▶ To do: Each record below needs to be retyped exactly.
[Start of section]
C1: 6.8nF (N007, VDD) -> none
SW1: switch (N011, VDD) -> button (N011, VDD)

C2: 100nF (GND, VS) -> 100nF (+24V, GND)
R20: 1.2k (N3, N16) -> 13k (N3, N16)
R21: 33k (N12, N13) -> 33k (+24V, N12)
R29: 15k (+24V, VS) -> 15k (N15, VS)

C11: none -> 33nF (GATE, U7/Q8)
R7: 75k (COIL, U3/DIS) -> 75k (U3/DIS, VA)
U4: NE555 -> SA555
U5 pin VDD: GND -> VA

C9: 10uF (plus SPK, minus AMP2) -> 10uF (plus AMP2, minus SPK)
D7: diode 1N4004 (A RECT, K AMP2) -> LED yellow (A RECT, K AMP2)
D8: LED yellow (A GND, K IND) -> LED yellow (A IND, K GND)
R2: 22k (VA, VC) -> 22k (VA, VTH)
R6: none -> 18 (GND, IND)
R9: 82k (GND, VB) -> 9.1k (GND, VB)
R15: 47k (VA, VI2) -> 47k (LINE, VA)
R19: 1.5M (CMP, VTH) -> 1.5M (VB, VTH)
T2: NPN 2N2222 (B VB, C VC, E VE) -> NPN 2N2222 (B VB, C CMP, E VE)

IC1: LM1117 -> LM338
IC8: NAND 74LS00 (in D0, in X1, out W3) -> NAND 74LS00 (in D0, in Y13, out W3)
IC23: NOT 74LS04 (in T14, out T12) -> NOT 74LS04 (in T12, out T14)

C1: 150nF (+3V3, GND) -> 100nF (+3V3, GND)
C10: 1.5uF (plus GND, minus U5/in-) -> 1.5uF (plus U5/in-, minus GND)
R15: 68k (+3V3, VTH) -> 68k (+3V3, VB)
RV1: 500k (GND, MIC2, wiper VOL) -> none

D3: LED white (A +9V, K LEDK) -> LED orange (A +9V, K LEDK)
[End of section]
▶ Your response:
C1: 6.8nF (N007, VDD) -> none
SW1: switch (N011, VDD) -> button (N011, VDD)

C2: 100nF (GND, VS) -> 100nF (+24V, GND)
R20: 1.2k (N3, N16) -> 13k (N3, N16)
R21: 33k (N12, N13) -> 33k (+24V, N12)
R29: 15k (+24V, VS) -> 15k (N15, VS)

C11: none -> 33nF (GATE, U7/Q8)
R7: 75k (COIL, U3/DIS) -> 75k (U3/DIS, VA)
U4: NE555 -> SA555
U5 pin VDD: GND -> VA

C9: 10uF (plus SPK, minus AMP2) -> 10uF (plus AMP2, minus SPK)
D7: diode 1N4004 (A RECT, K AMP2) -> LED yellow (A RECT, K AMP2)
D8: LED yellow (A GND, K IND) -> LED yellow (A IND, K GND)
R2: 22k (VA, VC) -> 22k (VA, VTH)
R6: none -> 18 (GND, IND)
R9: 82k (GND, VB) -> 9.1k (GND, VB)
R15: 47k (VA, VI2) -> 47k (LINE, VA)
R19: 1.5M (CMP, VTH) -> 1.5M (VB, VTH)
T2: NPN 2N2222 (B VB, C VC, E VE) -> NPN 2N2222 (B VB, C CMP, E VE)

IC1: LM1117 -> LM338
IC8: NAND 74LS00 (in D0, in X1, out W3) -> NAND 74LS00 (in D0, in Y13, out W3)
IC23: NOT 74LS04 (in T14, out T12) -> NOT 74LS04 (in T12, out T14)

C1: 150nF (+3V3, GND) -> 100nF (+3V3, GND)
C10: 1.5uF (plus GND, minus U5/in-) -> 1.5uF (plus U5/in-, minus GND)
R15: 68k (+3V3, VTH) -> 68k (+3V3, VB)
RV1: 500k (GND, MIC2, wiper VOL) -> none

D3: LED white (A +9V, K LEDK) -> LED orange (A +9V, K LEDK)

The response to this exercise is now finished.